─── Records shown ───

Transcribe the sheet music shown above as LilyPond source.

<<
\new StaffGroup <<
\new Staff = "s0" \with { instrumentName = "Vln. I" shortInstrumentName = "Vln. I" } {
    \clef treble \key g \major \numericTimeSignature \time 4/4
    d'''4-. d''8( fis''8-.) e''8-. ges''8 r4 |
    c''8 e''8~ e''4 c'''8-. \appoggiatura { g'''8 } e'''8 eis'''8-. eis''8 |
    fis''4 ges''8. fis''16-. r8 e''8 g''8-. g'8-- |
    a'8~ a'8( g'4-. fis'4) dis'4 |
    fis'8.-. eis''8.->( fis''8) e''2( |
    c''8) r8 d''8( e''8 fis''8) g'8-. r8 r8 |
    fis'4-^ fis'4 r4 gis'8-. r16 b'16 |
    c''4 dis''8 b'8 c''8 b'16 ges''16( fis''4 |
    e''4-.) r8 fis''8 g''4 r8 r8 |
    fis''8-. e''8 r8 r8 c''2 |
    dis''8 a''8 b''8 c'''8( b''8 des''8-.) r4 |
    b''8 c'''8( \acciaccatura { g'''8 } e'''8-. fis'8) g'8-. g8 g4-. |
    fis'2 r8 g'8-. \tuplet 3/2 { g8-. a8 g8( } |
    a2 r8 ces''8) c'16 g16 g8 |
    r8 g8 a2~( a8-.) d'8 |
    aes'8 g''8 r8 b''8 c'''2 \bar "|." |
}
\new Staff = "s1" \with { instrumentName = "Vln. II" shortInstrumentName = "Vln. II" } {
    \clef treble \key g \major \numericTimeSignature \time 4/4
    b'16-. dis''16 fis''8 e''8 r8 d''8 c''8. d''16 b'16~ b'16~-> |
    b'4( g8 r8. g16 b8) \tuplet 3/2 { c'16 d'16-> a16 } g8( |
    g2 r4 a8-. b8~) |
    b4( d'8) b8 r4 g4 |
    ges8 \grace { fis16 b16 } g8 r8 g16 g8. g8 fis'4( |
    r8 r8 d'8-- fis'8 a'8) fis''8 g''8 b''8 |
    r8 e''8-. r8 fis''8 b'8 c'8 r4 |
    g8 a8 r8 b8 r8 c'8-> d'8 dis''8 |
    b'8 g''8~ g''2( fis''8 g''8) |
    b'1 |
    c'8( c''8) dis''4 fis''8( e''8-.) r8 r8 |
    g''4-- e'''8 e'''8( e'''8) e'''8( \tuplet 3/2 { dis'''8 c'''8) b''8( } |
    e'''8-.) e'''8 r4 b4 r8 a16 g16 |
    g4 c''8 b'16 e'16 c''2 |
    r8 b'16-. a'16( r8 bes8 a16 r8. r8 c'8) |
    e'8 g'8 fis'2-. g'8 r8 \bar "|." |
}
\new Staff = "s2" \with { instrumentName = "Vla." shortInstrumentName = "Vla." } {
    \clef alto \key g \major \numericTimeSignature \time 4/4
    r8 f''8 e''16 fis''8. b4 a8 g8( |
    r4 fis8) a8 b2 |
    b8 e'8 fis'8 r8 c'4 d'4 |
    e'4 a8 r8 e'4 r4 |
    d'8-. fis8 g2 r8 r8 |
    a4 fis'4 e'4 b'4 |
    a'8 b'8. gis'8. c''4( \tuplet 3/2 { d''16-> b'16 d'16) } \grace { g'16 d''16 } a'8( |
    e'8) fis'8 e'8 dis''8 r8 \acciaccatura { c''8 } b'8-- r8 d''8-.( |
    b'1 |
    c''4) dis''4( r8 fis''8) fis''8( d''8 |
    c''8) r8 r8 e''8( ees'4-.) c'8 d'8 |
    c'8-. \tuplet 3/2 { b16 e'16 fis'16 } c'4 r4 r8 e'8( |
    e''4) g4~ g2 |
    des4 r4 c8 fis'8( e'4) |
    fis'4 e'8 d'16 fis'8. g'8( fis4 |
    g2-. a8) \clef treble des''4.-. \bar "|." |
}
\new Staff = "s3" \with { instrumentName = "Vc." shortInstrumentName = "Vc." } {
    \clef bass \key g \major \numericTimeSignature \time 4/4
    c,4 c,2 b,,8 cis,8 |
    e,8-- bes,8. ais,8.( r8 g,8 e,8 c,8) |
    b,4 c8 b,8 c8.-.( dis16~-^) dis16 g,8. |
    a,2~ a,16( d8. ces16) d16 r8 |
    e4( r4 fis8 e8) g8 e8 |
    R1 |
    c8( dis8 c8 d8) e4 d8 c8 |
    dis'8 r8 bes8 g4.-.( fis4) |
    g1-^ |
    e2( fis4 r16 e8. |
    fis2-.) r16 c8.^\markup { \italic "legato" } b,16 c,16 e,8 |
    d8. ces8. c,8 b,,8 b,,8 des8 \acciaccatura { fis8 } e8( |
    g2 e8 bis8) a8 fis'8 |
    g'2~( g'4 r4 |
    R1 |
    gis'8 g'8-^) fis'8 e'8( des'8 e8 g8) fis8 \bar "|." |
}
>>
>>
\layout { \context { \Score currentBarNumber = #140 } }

───

• [Exercise details] Pull out every line of the data above that contains the string "time", and copy each such line in full.

• [The output]
    \clef treble \key g \major \numericTimeSignature \time 4/4
    \clef treble \key g \major \numericTimeSignature \time 4/4
    \clef alto \key g \major \numericTimeSignature \time 4/4
    \clef bass \key g \major \numericTimeSignature \time 4/4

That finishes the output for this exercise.